The input:

Content starts

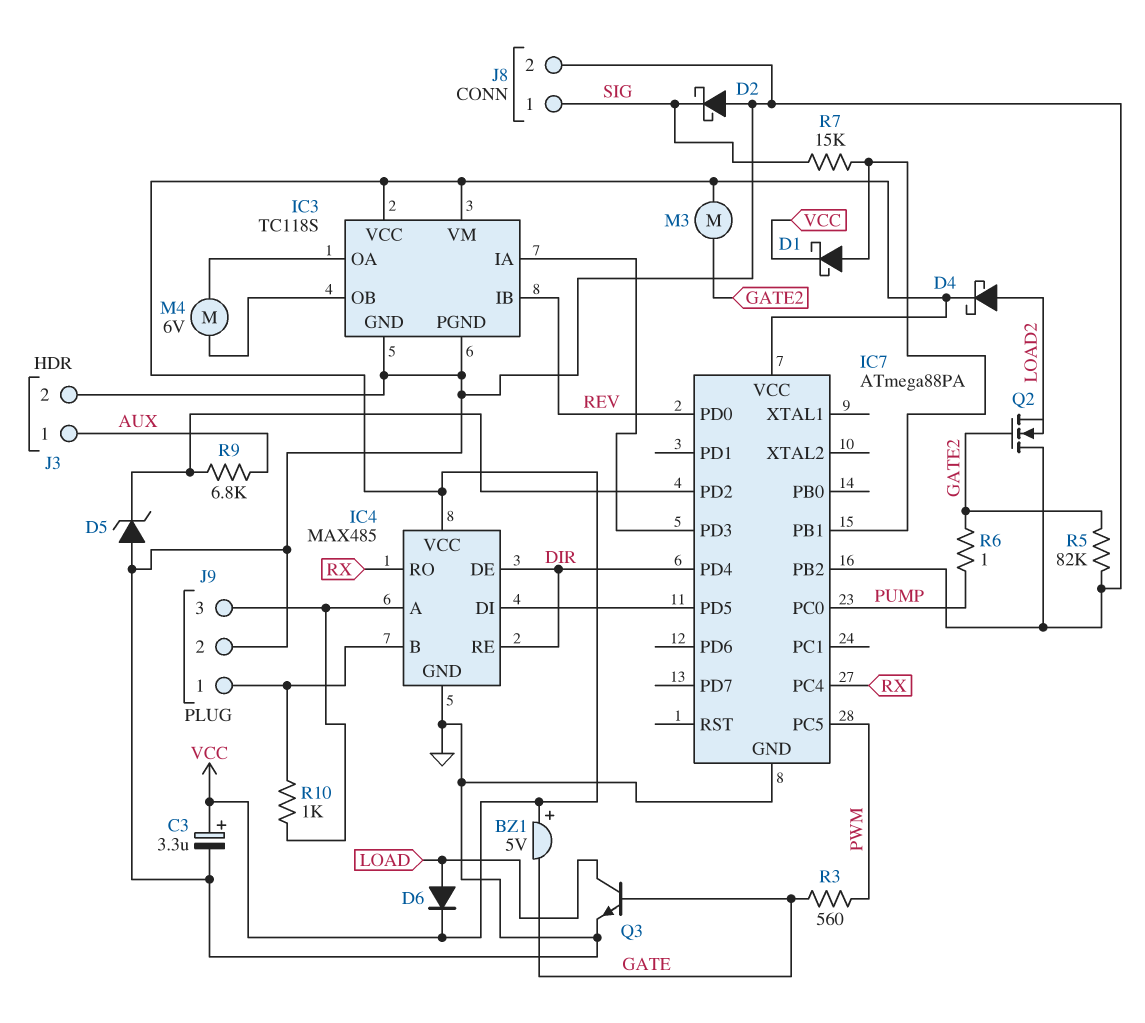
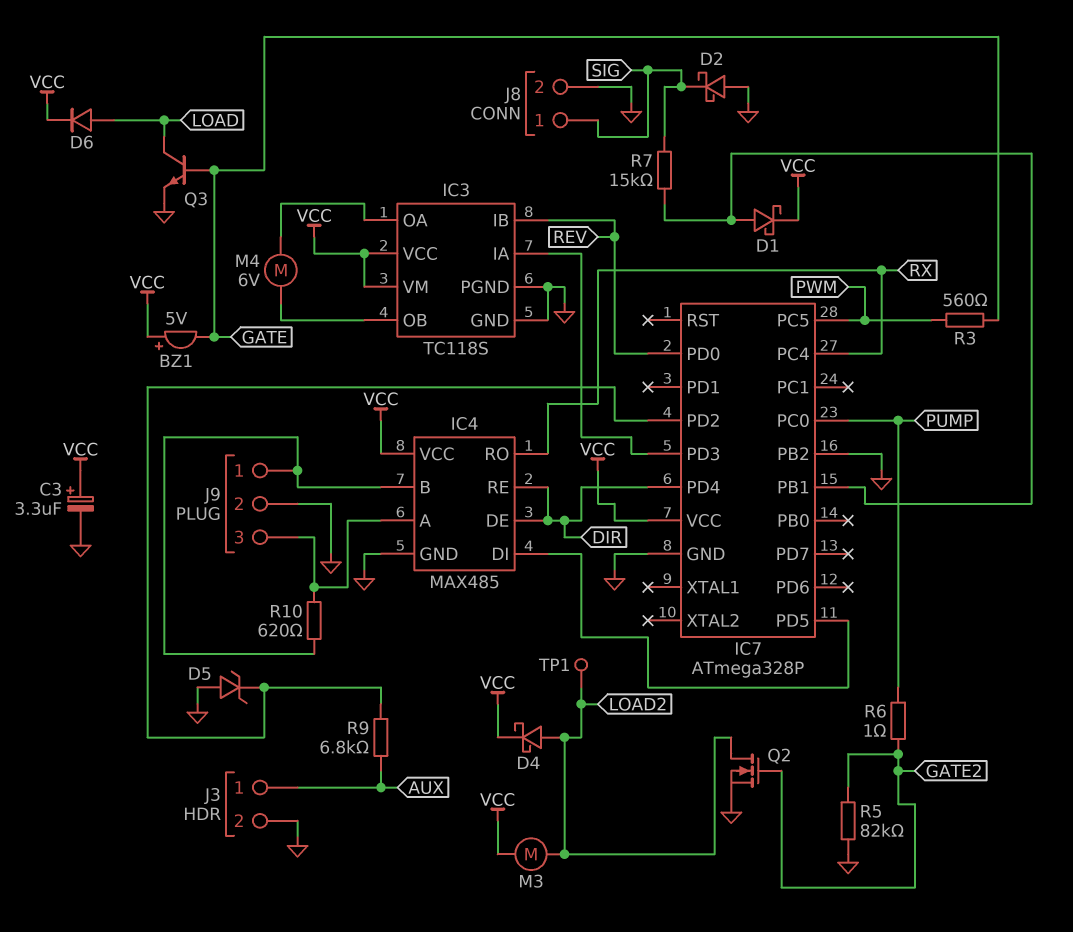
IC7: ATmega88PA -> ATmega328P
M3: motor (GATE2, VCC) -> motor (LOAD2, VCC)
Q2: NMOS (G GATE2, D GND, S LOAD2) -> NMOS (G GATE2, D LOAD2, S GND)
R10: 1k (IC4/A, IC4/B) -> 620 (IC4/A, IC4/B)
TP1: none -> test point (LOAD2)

Content ends
Content starts

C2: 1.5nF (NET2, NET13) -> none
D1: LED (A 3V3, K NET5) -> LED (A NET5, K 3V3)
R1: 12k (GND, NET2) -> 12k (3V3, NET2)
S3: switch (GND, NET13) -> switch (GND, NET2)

Content ends

What needs to be done: Take the lines above from the one containing "D1: LED (A 3V3, K" down to the one containing "S3: switch (GND, NET13) -> switch (GND, NET2)", and transcribe them exactly, both ends included.

Result of this exercise:
D1: LED (A 3V3, K NET5) -> LED (A NET5, K 3V3)
R1: 12k (GND, NET2) -> 12k (3V3, NET2)
S3: switch (GND, NET13) -> switch (GND, NET2)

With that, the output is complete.